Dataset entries
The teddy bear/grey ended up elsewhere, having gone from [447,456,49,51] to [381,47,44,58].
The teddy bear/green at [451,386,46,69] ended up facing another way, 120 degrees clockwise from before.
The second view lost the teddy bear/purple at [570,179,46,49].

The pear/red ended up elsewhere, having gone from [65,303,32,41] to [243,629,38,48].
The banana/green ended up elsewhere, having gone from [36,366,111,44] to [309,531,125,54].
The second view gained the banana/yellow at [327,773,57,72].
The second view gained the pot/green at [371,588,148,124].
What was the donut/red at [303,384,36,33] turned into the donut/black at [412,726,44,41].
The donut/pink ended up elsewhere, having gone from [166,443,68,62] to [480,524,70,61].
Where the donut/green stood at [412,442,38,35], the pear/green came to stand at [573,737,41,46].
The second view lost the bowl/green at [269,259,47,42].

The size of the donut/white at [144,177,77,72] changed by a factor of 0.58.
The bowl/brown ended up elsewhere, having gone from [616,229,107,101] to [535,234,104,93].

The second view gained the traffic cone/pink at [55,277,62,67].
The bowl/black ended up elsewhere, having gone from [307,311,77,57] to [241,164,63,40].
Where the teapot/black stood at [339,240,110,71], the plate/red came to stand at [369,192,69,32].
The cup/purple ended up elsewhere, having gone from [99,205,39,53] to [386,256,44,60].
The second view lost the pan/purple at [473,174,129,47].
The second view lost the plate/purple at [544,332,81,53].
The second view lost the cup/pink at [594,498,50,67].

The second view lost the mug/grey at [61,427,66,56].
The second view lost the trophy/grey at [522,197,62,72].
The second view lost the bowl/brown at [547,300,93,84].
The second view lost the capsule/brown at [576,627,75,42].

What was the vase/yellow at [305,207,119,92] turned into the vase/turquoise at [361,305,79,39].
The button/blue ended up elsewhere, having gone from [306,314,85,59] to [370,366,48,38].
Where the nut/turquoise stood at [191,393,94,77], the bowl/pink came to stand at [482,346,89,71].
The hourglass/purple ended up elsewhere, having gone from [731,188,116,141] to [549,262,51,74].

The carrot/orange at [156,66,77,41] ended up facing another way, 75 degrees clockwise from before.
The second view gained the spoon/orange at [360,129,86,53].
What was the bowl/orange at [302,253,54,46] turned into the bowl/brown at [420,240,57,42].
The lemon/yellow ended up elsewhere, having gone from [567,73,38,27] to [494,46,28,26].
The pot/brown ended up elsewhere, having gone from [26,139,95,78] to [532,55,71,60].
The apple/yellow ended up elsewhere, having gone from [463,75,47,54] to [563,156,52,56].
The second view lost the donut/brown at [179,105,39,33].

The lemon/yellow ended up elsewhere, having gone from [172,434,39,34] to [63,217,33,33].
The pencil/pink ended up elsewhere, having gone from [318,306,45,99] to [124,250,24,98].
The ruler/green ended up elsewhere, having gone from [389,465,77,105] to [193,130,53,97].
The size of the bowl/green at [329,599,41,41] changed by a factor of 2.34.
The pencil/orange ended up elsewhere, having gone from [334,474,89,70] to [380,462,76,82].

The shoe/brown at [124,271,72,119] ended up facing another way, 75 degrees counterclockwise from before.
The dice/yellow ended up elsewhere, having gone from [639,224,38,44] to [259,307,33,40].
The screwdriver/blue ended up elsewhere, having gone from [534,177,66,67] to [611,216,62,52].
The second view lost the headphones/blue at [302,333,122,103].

- [WHAT YOU WILL DO]: Working from the records above, write out verbatim only the lines from the line containing "Where the teapot/black" through the line containing "The pot/brown ended".

- [RESULT OF THE TASK]:
Where the teapot/black stood at [339,240,110,71], the plate/red came to stand at [369,192,69,32].
The cup/purple ended up elsewhere, having gone from [99,205,39,53] to [386,256,44,60].
The second view lost the pan/purple at [473,174,129,47].
The second view lost the plate/purple at [544,332,81,53].
The second view lost the cup/pink at [594,498,50,67].

The second view lost the mug/grey at [61,427,66,56].
The second view lost the trophy/grey at [522,197,62,72].
The second view lost the bowl/brown at [547,300,93,84].
The second view lost the capsule/brown at [576,627,75,42].

What was the vase/yellow at [305,207,119,92] turned into the vase/turquoise at [361,305,79,39].
The button/blue ended up elsewhere, having gone from [306,314,85,59] to [370,366,48,38].
Where the nut/turquoise stood at [191,393,94,77], the bowl/pink came to stand at [482,346,89,71].
The hourglass/purple ended up elsewhere, having gone from [731,188,116,141] to [549,262,51,74].

The carrot/orange at [156,66,77,41] ended up facing another way, 75 degrees clockwise from before.
The second view gained the spoon/orange at [360,129,86,53].
What was the bowl/orange at [302,253,54,46] turned into the bowl/brown at [420,240,57,42].
The lemon/yellow ended up elsewhere, having gone from [567,73,38,27] to [494,46,28,26].
The pot/brown ended up elsewhere, having gone from [26,139,95,78] to [532,55,71,60].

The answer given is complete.